TASK DIRECTIONS – Please write each record out again word for word.

EXERCISE MATERIALS –
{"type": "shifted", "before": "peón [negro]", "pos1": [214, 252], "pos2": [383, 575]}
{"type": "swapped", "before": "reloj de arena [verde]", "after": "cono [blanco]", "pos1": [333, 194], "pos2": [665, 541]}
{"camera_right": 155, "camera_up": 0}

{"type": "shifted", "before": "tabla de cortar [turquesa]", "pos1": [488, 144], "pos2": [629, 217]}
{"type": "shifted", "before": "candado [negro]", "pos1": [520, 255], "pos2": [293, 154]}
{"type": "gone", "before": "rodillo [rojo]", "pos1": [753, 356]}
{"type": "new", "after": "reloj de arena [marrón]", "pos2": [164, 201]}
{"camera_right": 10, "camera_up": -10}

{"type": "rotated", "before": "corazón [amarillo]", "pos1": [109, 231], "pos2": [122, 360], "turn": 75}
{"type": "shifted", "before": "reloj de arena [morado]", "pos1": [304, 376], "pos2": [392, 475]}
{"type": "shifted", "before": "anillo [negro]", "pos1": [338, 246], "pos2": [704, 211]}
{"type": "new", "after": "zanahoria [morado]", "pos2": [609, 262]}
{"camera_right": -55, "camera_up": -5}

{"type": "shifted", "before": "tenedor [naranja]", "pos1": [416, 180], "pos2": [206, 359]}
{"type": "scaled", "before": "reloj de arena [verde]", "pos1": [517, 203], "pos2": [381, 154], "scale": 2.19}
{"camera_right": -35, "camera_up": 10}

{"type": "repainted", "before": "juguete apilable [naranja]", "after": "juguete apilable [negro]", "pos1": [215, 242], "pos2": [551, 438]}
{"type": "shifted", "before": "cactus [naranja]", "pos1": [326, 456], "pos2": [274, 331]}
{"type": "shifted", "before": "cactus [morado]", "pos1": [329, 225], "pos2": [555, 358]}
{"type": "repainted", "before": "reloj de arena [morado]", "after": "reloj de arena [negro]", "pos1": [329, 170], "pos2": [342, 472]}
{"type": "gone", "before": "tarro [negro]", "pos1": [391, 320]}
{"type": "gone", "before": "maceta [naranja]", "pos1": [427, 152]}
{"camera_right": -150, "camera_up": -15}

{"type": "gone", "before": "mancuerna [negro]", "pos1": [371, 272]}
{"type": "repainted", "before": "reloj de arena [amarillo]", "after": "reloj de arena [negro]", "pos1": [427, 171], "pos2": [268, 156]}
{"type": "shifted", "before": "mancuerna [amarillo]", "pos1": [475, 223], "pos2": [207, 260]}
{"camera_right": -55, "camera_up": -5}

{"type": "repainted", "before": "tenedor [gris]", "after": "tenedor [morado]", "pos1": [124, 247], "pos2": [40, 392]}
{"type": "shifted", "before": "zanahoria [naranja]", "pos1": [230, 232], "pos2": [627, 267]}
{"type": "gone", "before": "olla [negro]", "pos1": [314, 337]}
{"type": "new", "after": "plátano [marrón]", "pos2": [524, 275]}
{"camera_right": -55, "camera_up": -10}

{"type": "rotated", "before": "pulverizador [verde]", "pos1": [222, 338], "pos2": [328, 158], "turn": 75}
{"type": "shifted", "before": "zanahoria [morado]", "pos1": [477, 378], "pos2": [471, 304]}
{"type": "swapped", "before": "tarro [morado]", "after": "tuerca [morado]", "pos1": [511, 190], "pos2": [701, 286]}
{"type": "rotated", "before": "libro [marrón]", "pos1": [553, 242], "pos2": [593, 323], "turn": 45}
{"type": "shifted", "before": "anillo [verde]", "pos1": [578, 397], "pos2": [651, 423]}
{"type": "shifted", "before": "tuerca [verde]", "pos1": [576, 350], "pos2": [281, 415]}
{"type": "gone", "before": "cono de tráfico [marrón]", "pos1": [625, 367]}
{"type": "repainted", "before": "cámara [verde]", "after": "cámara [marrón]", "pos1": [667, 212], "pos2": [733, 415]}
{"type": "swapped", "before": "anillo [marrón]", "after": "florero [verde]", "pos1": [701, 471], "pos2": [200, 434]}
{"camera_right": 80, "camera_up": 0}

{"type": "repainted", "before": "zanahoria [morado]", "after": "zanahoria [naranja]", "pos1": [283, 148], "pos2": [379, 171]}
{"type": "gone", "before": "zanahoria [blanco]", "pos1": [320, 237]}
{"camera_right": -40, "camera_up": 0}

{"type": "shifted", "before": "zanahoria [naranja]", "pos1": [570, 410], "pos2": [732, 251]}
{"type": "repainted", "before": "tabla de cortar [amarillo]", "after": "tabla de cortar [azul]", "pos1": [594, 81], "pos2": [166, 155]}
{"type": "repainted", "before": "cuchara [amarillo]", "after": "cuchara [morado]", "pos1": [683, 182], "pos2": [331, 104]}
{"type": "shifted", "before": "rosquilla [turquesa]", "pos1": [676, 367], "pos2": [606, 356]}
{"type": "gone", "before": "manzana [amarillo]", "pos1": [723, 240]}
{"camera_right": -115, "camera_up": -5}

OUTPUT FOR THIS TASK –
{"type": "shifted", "before": "peón [negro]", "pos1": [214, 252], "pos2": [383, 575]}
{"type": "swapped", "before": "reloj de arena [verde]", "after": "cono [blanco]", "pos1": [333, 194], "pos2": [665, 541]}
{"camera_right": 155, "camera_up": 0}

{"type": "shifted", "before": "tabla de cortar [turquesa]", "pos1": [488, 144], "pos2": [629, 217]}
{"type": "shifted", "before": "candado [negro]", "pos1": [520, 255], "pos2": [293, 154]}
{"type": "gone", "before": "rodillo [rojo]", "pos1": [753, 356]}
{"type": "new", "after": "reloj de arena [marrón]", "pos2": [164, 201]}
{"camera_right": 10, "camera_up": -10}

{"type": "rotated", "before": "corazón [amarillo]", "pos1": [109, 231], "pos2": [122, 360], "turn": 75}
{"type": "shifted", "before": "reloj de arena [morado]", "pos1": [304, 376], "pos2": [392, 475]}
{"type": "shifted", "before": "anillo [negro]", "pos1": [338, 246], "pos2": [704, 211]}
{"type": "new", "after": "zanahoria [morado]", "pos2": [609, 262]}
{"camera_right": -55, "camera_up": -5}

{"type": "shifted", "before": "tenedor [naranja]", "pos1": [416, 180], "pos2": [206, 359]}
{"type": "scaled", "before": "reloj de arena [verde]", "pos1": [517, 203], "pos2": [381, 154], "scale": 2.19}
{"camera_right": -35, "camera_up": 10}

{"type": "repainted", "before": "juguete apilable [naranja]", "after": "juguete apilable [negro]", "pos1": [215, 242], "pos2": [551, 438]}
{"type": "shifted", "before": "cactus [naranja]", "pos1": [326, 456], "pos2": [274, 331]}
{"type": "shifted", "before": "cactus [morado]", "pos1": [329, 225], "pos2": [555, 358]}
{"type": "repainted", "before": "reloj de arena [morado]", "after": "reloj de arena [negro]", "pos1": [329, 170], "pos2": [342, 472]}
{"type": "gone", "before": "tarro [negro]", "pos1": [391, 320]}
{"type": "gone", "before": "maceta [naranja]", "pos1": [427, 152]}
{"camera_right": -150, "camera_up": -15}

{"type": "gone", "before": "mancuerna [negro]", "pos1": [371, 272]}
{"type": "repainted", "before": "reloj de arena [amarillo]", "after": "reloj de arena [negro]", "pos1": [427, 171], "pos2": [268, 156]}
{"type": "shifted", "before": "mancuerna [amarillo]", "pos1": [475, 223], "pos2": [207, 260]}
{"camera_right": -55, "camera_up": -5}

{"type": "repainted", "before": "tenedor [gris]", "after": "tenedor [morado]", "pos1": [124, 247], "pos2": [40, 392]}
{"type": "shifted", "before": "zanahoria [naranja]", "pos1": [230, 232], "pos2": [627, 267]}
{"type": "gone", "before": "olla [negro]", "pos1": [314, 337]}
{"type": "new", "after": "plátano [marrón]", "pos2": [524, 275]}
{"camera_right": -55, "camera_up": -10}

{"type": "rotated", "before": "pulverizador [verde]", "pos1": [222, 338], "pos2": [328, 158], "turn": 75}
{"type": "shifted", "before": "zanahoria [morado]", "pos1": [477, 378], "pos2": [471, 304]}
{"type": "swapped", "before": "tarro [morado]", "after": "tuerca [morado]", "pos1": [511, 190], "pos2": [701, 286]}
{"type": "rotated", "before": "libro [marrón]", "pos1": [553, 242], "pos2": [593, 323], "turn": 45}
{"type": "shifted", "before": "anillo [verde]", "pos1": [578, 397], "pos2": [651, 423]}
{"type": "shifted", "before": "tuerca [verde]", "pos1": [576, 350], "pos2": [281, 415]}
{"type": "gone", "before": "cono de tráfico [marrón]", "pos1": [625, 367]}
{"type": "repainted", "before": "cámara [verde]", "after": "cámara [marrón]", "pos1": [667, 212], "pos2": [733, 415]}
{"type": "swapped", "before": "anillo [marrón]", "after": "florero [verde]", "pos1": [701, 471], "pos2": [200, 434]}
{"camera_right": 80, "camera_up": 0}

{"type": "repainted", "before": "zanahoria [morado]", "after": "zanahoria [naranja]", "pos1": [283, 148], "pos2": [379, 171]}
{"type": "gone", "before": "zanahoria [blanco]", "pos1": [320, 237]}
{"camera_right": -40, "camera_up": 0}

{"type": "shifted", "before": "zanahoria [naranja]", "pos1": [570, 410], "pos2": [732, 251]}
{"type": "repainted", "before": "tabla de cortar [amarillo]", "after": "tabla de cortar [azul]", "pos1": [594, 81], "pos2": [166, 155]}
{"type": "repainted", "before": "cuchara [amarillo]", "after": "cuchara [morado]", "pos1": [683, 182], "pos2": [331, 104]}
{"type": "shifted", "before": "rosquilla [turquesa]", "pos1": [676, 367], "pos2": [606, 356]}
{"type": "gone", "before": "manzana [amarillo]", "pos1": [723, 240]}
{"camera_right": -115, "camera_up": -5}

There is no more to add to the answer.